#### [Supplied records]
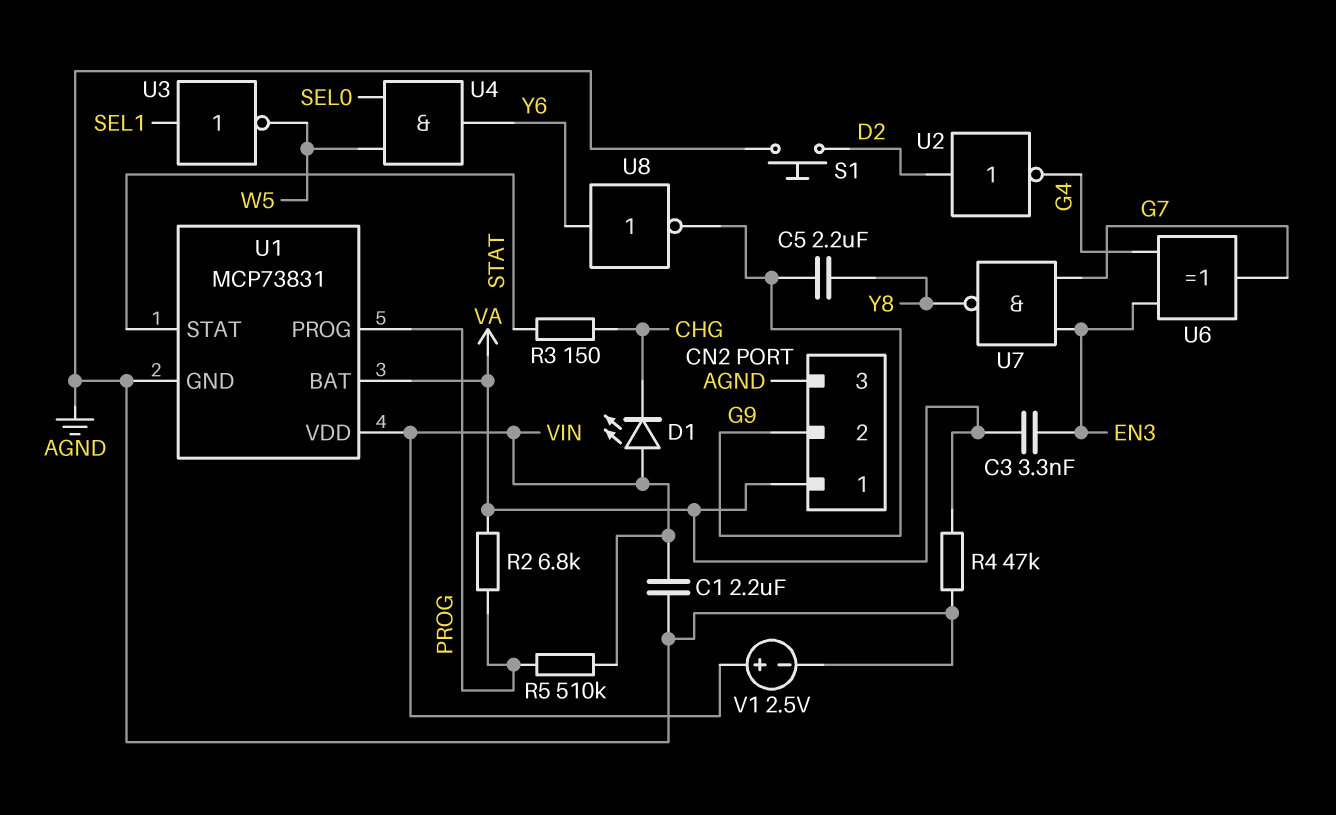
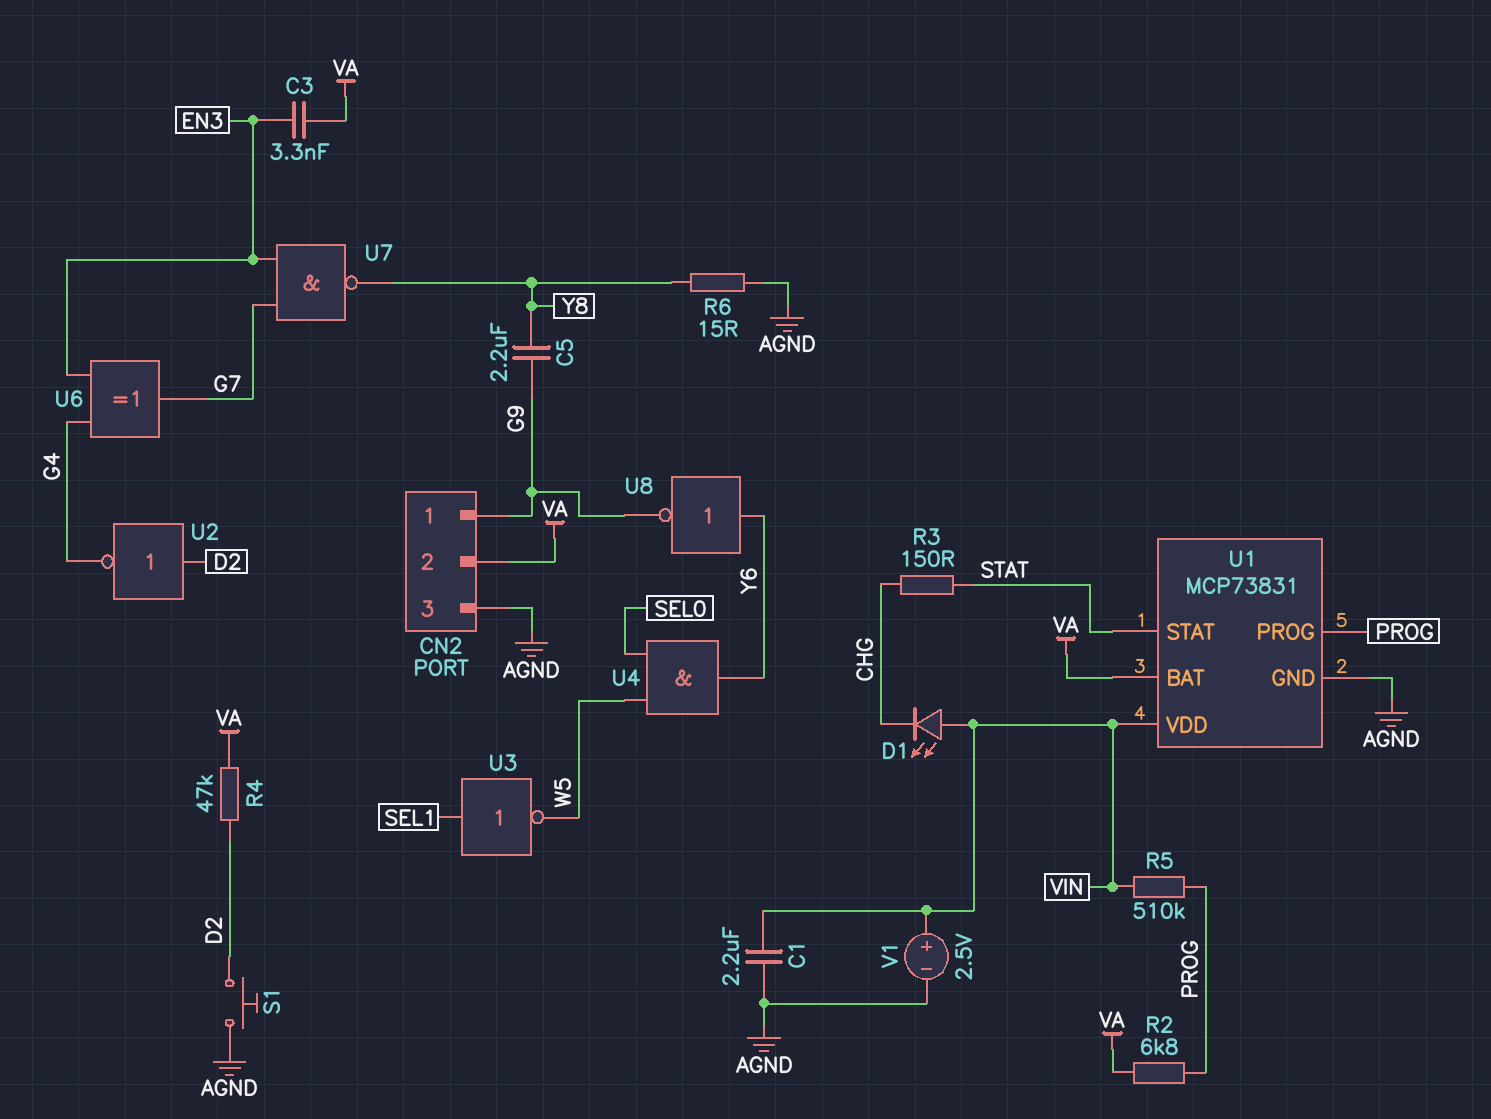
CN2 pin 1: VA -> G9
CN2 pin 2: G9 -> VA
R4: 47k (AGND, VA) -> 47k (D2, VA)
R6: none -> 15 (AGND, Y8)

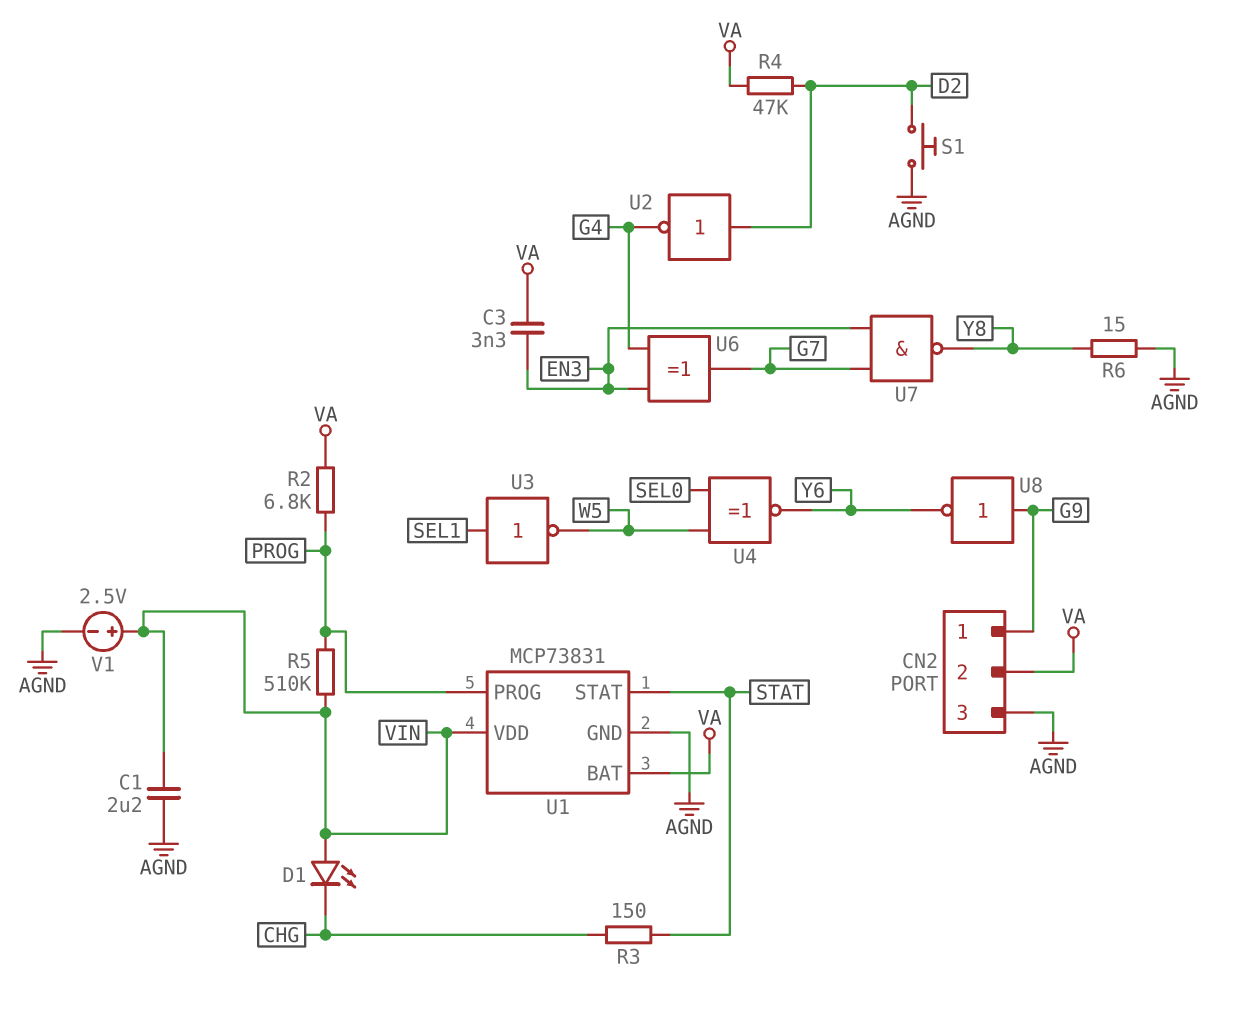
C5: 2.2uF (G9, Y8) -> none
U4: AND (in SEL0, in W5, out Y6) -> XNOR (in SEL0, in W5, out Y6)
U8: NOT (in Y6, out G9) -> NOT (in G9, out Y6)

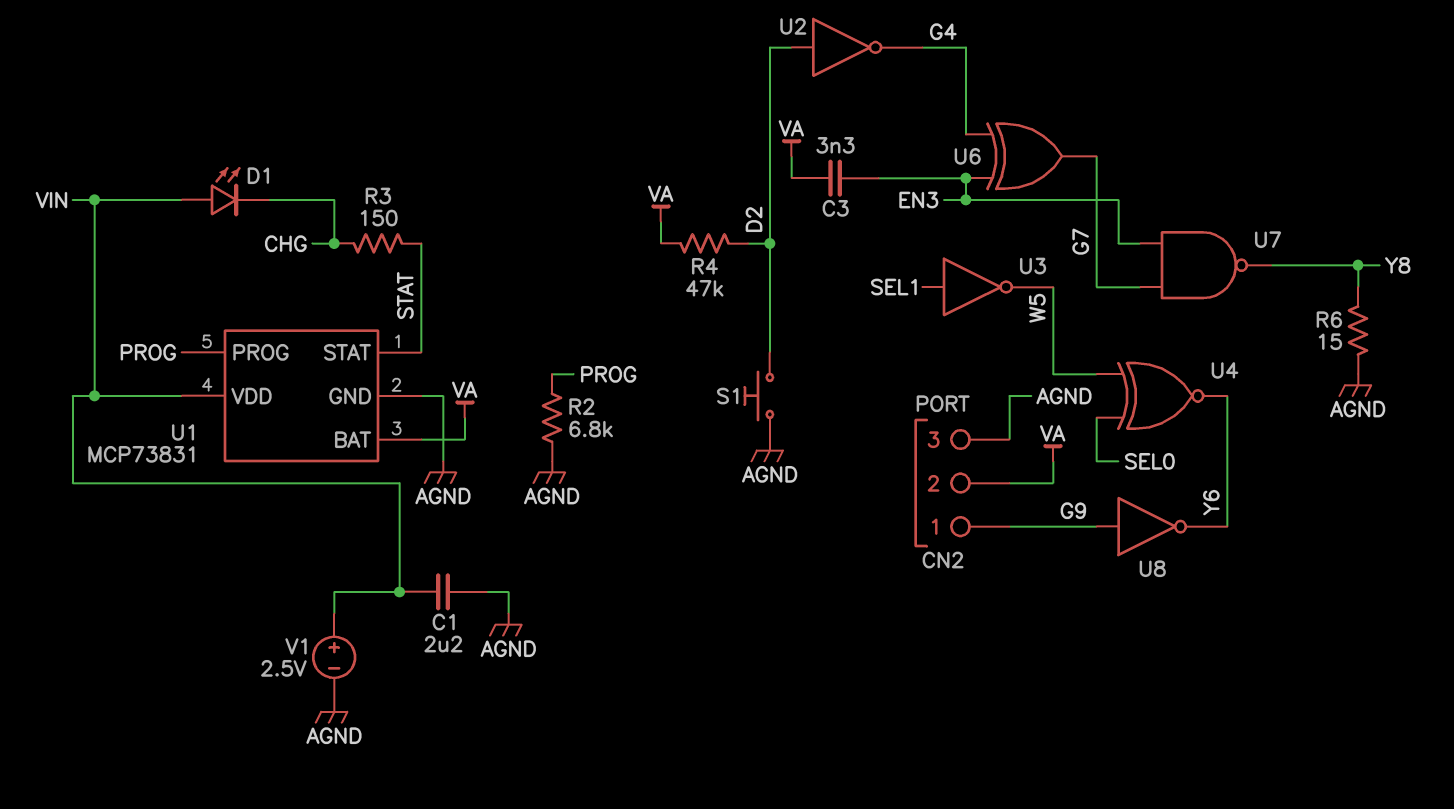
R2: 6.8k (PROG, VA) -> 6.8k (AGND, PROG)
R5: 510k (PROG, VIN) -> none

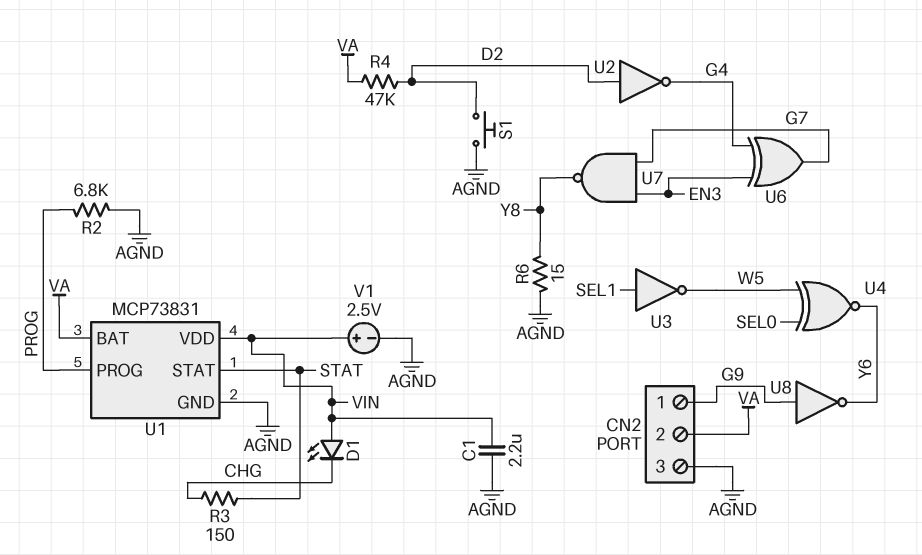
C3: 3.3nF (EN3, VA) -> none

#### [How to complete this task]
After going through the entries, say how many lines contain the string "PROG". Nothing else belongs in the reply.

#### [Output of the task]
2